#### Assignment:
Repeat every line of the data exactly; the pictures stay out.

(Version difference data)
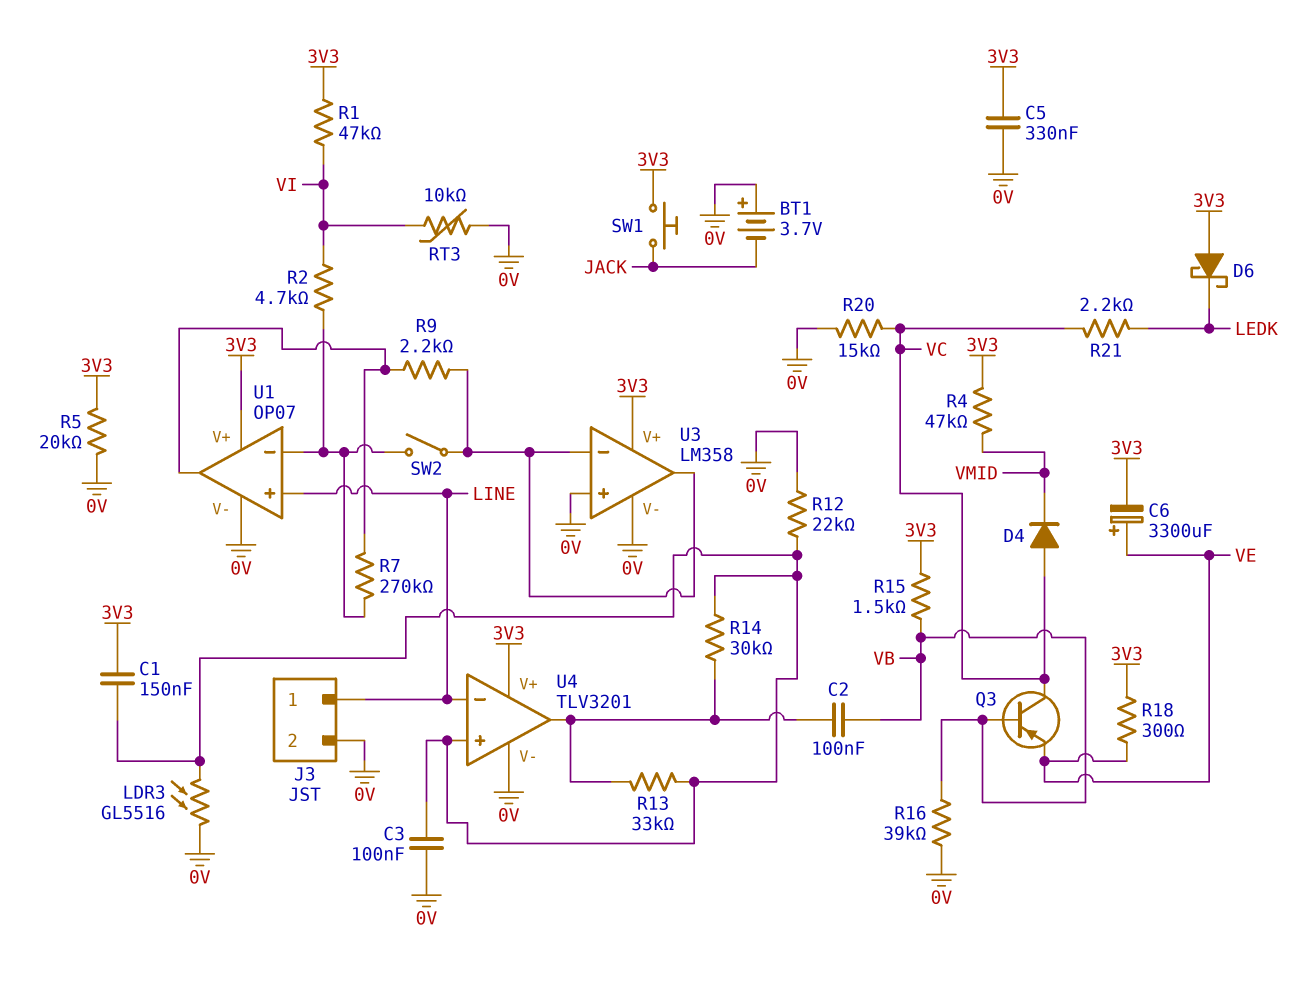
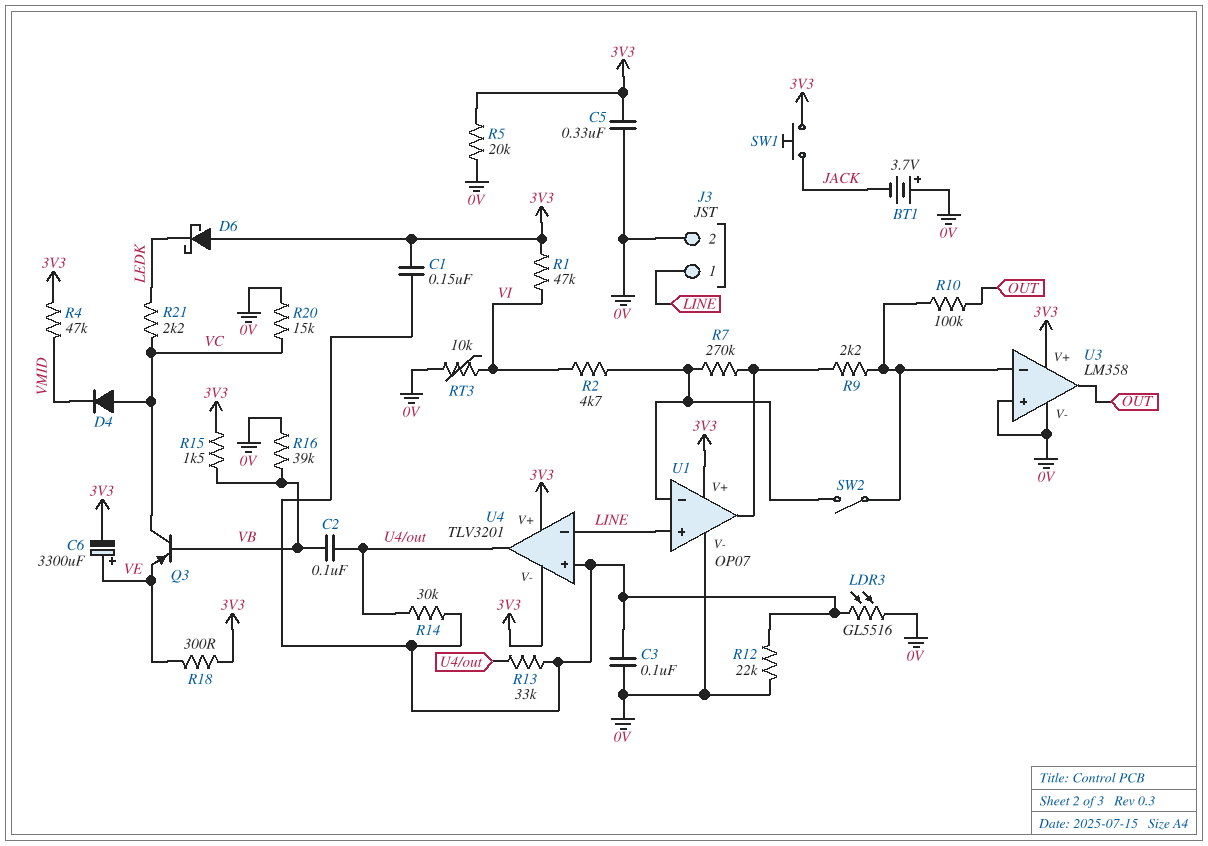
R10: none -> 100k (OUT, U3/in-)
U3 pin out: U3/in- -> OUT
U4 pin V-: 0V -> 3V3

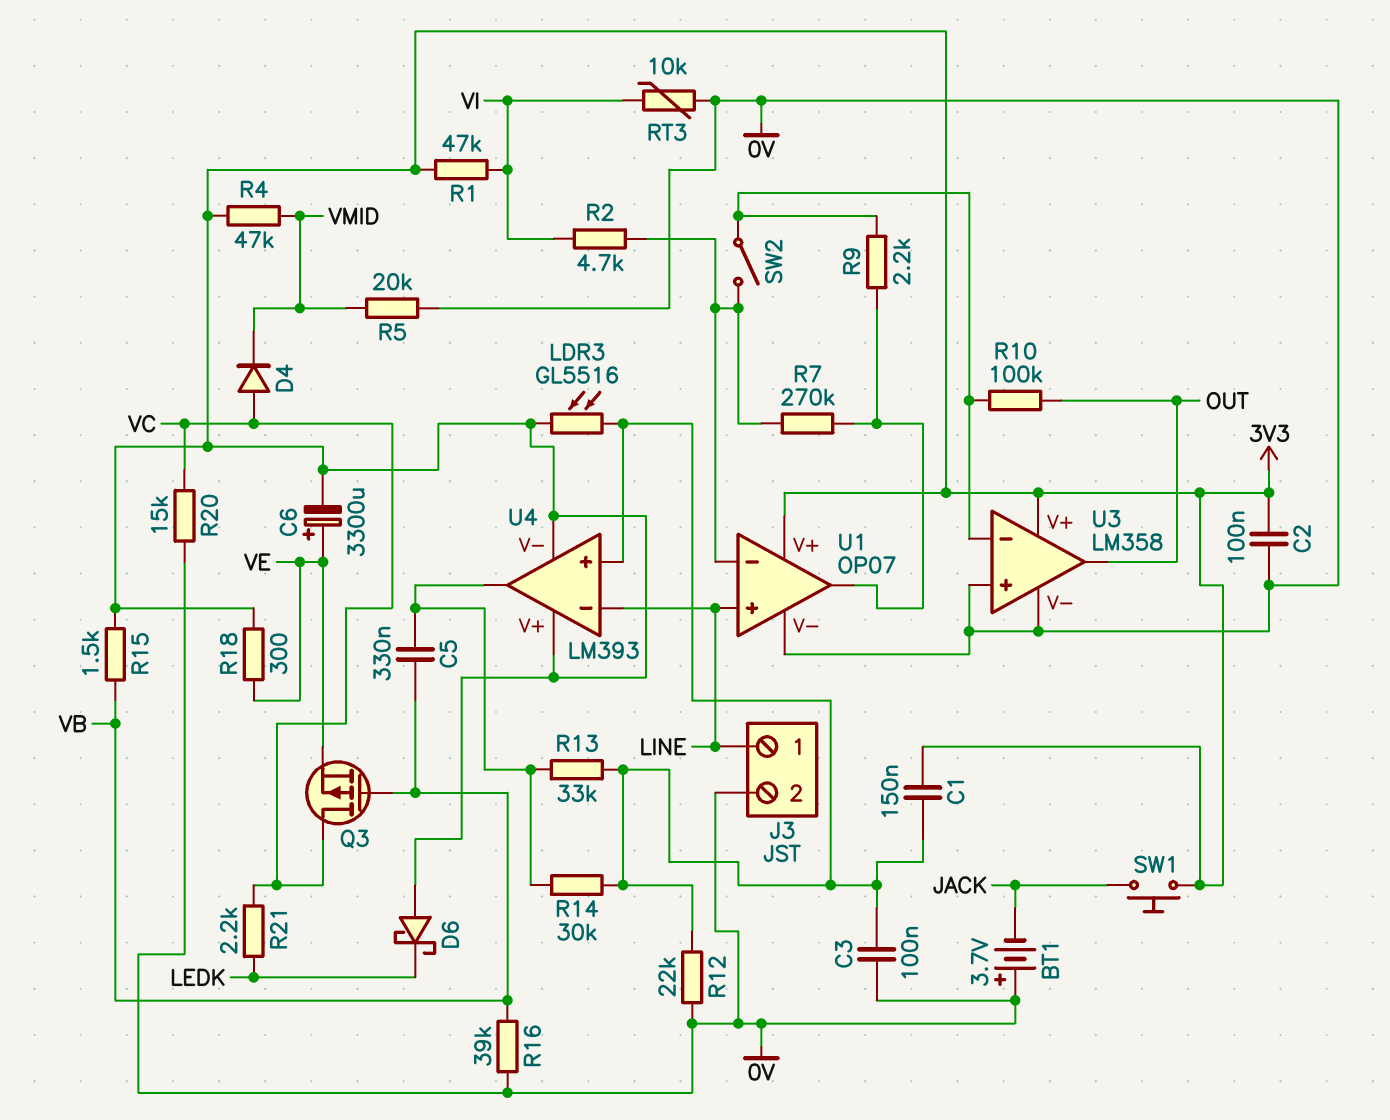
C2: 100nF (U4/out, VB) -> 100nF (0V, 3V3)
C5: 330nF (0V, 3V3) -> 330nF (U4/out, VB)
LDR3: GL5516 (0V, U4/in+) -> GL5516 (3V3, U4/in+)
Q3: PNP (B VB, C VC, E VE) -> PMOS (G VB, D VC, S VE)
R5: 20k (0V, 3V3) -> 20k (0V, VMID)
U4: TLV3201 -> LM393

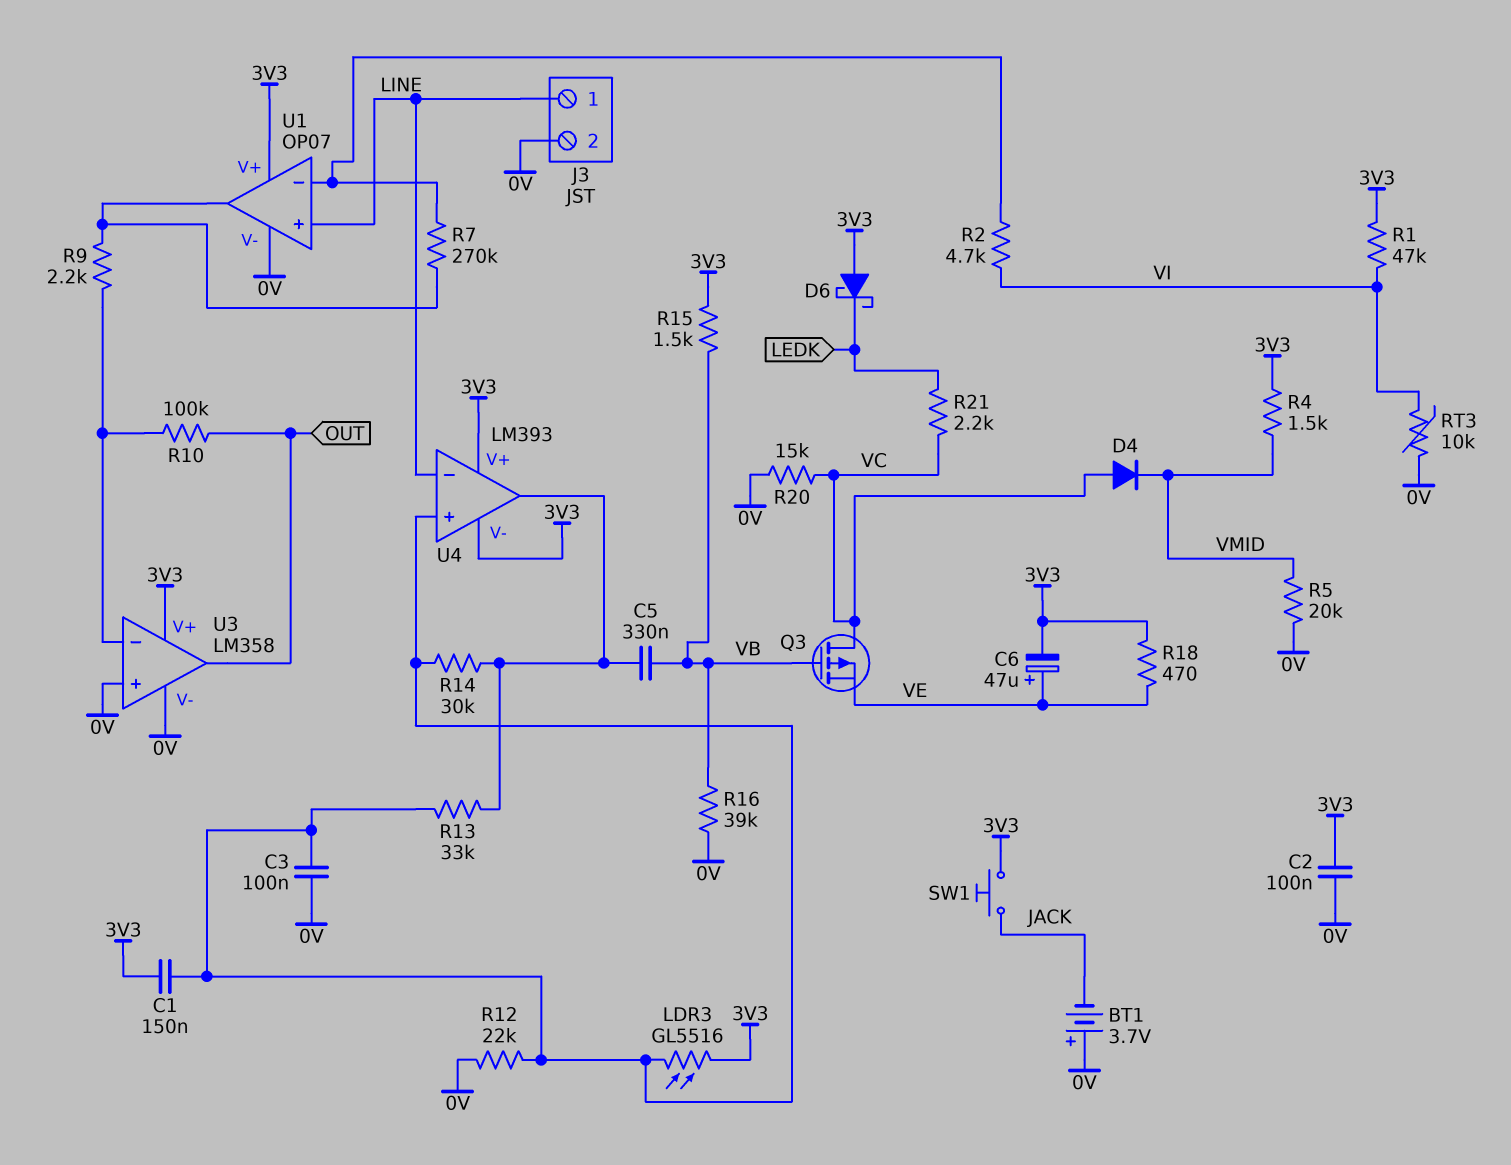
C6: 3300uF (plus VE, minus 3V3) -> 47uF (plus VE, minus 3V3)
R4: 47k (3V3, VMID) -> 1.5k (3V3, VMID)
R18: 300 (3V3, VE) -> 470 (3V3, VE)
SW2: switch (U1/in-, U3/in-) -> none

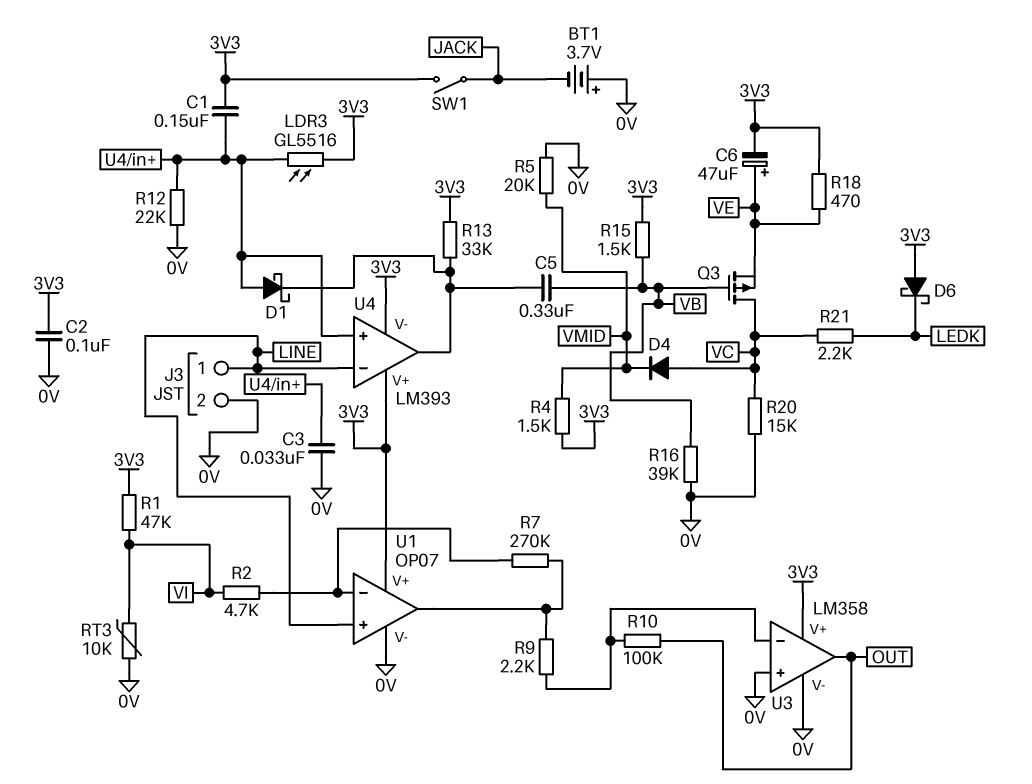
C3: 100nF (0V, U4/in+) -> 33nF (0V, U4/in+)
D1: none -> schottky (A U4/in+, K U4/out)
R13: 33k (U4/in+, U4/out) -> 33k (3V3, U4/out)
R14: 30k (U4/in+, U4/out) -> none
SW1: button (3V3, JACK) -> switch (3V3, JACK)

#### Written reply:
R10: none -> 100k (OUT, U3/in-)
U3 pin out: U3/in- -> OUT
U4 pin V-: 0V -> 3V3

C2: 100nF (U4/out, VB) -> 100nF (0V, 3V3)
C5: 330nF (0V, 3V3) -> 330nF (U4/out, VB)
LDR3: GL5516 (0V, U4/in+) -> GL5516 (3V3, U4/in+)
Q3: PNP (B VB, C VC, E VE) -> PMOS (G VB, D VC, S VE)
R5: 20k (0V, 3V3) -> 20k (0V, VMID)
U4: TLV3201 -> LM393

C6: 3300uF (plus VE, minus 3V3) -> 47uF (plus VE, minus 3V3)
R4: 47k (3V3, VMID) -> 1.5k (3V3, VMID)
R18: 300 (3V3, VE) -> 470 (3V3, VE)
SW2: switch (U1/in-, U3/in-) -> none

C3: 100nF (0V, U4/in+) -> 33nF (0V, U4/in+)
D1: none -> schottky (A U4/in+, K U4/out)
R13: 33k (U4/in+, U4/out) -> 33k (3V3, U4/out)
R14: 30k (U4/in+, U4/out) -> none
SW1: button (3V3, JACK) -> switch (3V3, JACK)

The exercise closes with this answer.